WHAT YOU ARE ASKED TO DO
Repeat precisely the span of lines below that opens with the line containing "(252, 138) = (663, 365): grey spoon -> none" and closes with the line containing "(317, 593) = (73, 302): blue wallet -> none", both included.

INFORMATION PROVIDED
======

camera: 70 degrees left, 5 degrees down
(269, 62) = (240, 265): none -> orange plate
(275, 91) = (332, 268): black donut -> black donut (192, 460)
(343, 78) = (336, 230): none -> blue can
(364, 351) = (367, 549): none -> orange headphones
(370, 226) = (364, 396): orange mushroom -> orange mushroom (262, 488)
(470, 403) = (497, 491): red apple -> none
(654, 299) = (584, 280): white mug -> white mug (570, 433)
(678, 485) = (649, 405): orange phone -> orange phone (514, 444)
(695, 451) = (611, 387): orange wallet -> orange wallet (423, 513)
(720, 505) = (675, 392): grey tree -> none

======

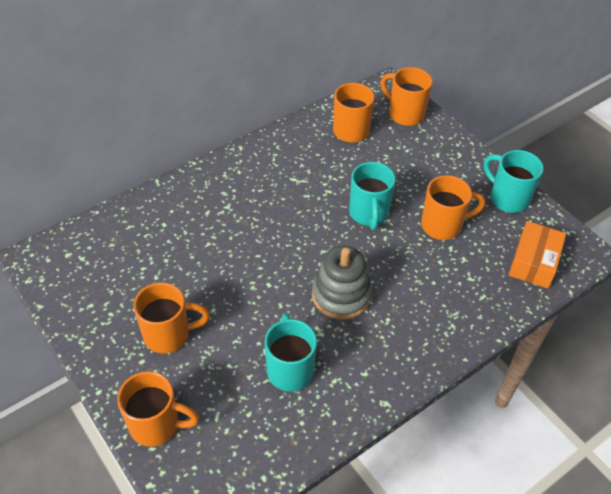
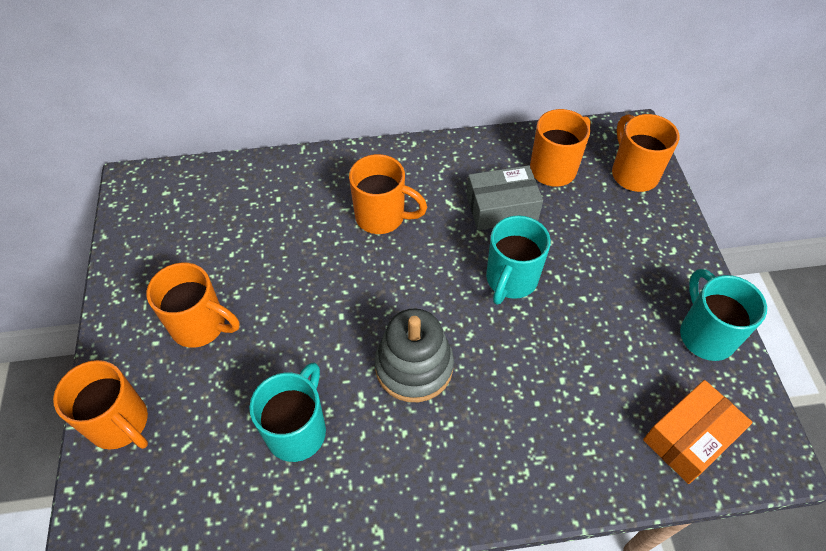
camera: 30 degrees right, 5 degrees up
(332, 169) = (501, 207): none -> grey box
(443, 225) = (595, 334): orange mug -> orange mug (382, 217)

======

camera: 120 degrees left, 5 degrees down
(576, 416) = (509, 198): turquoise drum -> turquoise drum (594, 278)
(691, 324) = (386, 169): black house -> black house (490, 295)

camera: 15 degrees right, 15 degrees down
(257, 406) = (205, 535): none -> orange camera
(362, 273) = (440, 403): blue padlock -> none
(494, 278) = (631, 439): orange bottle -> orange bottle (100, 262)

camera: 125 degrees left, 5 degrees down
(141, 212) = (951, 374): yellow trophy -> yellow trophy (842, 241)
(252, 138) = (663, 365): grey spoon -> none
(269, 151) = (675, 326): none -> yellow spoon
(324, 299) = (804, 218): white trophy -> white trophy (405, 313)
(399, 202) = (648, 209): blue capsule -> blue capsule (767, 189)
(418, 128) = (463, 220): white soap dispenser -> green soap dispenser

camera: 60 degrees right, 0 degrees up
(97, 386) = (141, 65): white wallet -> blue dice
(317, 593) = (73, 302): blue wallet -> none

======

REPLY
(252, 138) = (663, 365): grey spoon -> none
(269, 151) = (675, 326): none -> yellow spoon
(324, 299) = (804, 218): white trophy -> white trophy (405, 313)
(399, 202) = (648, 209): blue capsule -> blue capsule (767, 189)
(418, 128) = (463, 220): white soap dispenser -> green soap dispenser

camera: 60 degrees right, 0 degrees up
(97, 386) = (141, 65): white wallet -> blue dice
(317, 593) = (73, 302): blue wallet -> none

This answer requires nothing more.